Data provided:
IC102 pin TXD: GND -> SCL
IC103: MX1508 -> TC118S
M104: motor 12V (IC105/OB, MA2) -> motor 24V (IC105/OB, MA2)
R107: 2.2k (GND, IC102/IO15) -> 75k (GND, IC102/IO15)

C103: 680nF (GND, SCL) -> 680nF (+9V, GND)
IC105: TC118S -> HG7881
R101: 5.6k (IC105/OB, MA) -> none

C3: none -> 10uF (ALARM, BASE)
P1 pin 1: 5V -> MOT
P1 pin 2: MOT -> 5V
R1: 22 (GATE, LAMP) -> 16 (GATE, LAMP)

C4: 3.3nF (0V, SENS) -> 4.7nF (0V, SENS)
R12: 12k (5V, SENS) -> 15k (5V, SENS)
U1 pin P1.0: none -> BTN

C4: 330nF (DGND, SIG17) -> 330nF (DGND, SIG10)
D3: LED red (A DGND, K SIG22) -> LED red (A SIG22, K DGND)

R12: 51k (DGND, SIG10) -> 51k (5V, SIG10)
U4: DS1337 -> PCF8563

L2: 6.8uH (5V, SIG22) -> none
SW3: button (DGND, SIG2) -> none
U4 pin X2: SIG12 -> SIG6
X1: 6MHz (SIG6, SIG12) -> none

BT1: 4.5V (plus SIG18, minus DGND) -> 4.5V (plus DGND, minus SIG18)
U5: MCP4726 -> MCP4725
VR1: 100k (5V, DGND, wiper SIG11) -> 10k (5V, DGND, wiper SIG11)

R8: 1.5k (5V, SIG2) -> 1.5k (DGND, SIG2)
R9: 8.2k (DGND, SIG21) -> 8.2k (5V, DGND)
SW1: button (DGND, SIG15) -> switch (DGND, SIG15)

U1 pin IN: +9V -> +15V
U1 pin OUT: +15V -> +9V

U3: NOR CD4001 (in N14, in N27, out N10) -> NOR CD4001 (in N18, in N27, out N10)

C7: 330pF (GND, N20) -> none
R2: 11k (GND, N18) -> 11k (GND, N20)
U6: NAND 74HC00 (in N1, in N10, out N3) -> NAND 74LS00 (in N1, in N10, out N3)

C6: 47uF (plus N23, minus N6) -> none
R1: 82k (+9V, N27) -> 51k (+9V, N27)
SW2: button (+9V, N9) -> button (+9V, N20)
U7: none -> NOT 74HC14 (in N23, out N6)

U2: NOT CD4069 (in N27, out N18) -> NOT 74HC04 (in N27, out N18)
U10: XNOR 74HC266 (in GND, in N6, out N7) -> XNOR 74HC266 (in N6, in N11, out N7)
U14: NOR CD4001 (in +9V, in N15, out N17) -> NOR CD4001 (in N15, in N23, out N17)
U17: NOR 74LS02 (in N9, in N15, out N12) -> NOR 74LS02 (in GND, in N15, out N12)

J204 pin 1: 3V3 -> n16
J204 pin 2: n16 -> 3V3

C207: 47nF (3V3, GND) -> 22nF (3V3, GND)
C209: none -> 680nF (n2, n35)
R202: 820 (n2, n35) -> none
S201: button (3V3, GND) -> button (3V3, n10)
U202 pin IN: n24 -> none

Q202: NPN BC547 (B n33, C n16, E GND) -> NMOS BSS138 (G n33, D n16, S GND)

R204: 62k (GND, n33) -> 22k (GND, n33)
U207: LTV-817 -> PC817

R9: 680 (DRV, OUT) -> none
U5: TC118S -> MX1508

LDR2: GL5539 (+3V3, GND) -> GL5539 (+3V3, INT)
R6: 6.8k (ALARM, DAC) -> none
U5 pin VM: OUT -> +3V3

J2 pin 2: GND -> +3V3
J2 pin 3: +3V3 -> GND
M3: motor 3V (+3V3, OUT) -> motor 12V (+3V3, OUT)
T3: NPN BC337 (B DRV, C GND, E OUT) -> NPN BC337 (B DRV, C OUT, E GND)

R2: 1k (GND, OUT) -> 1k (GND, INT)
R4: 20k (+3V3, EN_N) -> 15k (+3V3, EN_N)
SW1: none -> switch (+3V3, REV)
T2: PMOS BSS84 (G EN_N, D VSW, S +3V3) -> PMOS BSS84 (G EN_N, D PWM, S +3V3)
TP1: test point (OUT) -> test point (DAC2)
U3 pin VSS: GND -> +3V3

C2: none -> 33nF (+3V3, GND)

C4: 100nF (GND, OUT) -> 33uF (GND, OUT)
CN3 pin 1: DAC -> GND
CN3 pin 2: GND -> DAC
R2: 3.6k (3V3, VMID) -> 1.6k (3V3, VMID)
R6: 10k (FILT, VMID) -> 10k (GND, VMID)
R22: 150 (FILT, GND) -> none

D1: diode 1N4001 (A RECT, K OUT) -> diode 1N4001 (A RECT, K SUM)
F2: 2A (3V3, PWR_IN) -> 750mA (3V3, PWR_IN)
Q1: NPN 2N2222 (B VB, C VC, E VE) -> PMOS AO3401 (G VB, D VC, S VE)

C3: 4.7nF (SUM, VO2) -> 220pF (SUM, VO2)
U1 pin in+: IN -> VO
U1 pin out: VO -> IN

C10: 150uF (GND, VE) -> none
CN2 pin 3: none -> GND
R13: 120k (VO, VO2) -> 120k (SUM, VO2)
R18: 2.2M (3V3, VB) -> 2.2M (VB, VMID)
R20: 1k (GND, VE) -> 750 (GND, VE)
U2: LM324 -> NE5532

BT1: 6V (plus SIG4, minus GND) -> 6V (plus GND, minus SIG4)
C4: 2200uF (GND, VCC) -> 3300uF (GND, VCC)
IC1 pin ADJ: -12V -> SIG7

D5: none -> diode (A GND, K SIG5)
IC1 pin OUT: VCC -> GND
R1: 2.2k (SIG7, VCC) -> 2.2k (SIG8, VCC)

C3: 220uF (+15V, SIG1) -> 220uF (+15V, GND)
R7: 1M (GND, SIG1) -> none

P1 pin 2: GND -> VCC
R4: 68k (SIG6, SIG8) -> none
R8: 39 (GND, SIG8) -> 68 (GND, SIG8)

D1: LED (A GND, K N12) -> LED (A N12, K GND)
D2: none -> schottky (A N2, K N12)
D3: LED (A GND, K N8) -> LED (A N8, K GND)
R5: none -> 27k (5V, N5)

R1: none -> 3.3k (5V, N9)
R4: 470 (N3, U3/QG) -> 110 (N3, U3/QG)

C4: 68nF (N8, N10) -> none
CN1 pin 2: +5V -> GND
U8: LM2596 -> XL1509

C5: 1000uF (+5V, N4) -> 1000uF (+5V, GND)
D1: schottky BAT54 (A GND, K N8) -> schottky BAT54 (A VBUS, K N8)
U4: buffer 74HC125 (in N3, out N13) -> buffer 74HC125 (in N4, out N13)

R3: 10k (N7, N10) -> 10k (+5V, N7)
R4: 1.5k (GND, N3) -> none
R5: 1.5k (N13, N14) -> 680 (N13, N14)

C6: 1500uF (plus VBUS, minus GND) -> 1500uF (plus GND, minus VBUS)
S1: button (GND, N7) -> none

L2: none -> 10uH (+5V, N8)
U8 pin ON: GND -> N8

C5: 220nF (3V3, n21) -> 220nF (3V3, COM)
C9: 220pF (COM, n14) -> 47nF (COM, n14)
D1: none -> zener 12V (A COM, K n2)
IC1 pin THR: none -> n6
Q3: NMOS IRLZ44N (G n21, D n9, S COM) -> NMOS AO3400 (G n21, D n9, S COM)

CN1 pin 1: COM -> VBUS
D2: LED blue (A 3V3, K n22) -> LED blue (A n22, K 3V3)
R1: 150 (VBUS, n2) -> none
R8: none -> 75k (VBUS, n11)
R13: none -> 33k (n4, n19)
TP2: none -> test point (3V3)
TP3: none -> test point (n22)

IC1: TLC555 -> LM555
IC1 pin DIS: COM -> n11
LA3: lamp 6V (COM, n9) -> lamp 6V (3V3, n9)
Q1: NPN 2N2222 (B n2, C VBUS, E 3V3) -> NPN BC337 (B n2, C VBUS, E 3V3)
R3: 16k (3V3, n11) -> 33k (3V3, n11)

Task instructions: The reply should hold only the lines from the first line of the listing above through the line with "IC105: TC118S -> HG7881", each copied exactly.

Task answer:
IC102 pin TXD: GND -> SCL
IC103: MX1508 -> TC118S
M104: motor 12V (IC105/OB, MA2) -> motor 24V (IC105/OB, MA2)
R107: 2.2k (GND, IC102/IO15) -> 75k (GND, IC102/IO15)

C103: 680nF (GND, SCL) -> 680nF (+9V, GND)
IC105: TC118S -> HG7881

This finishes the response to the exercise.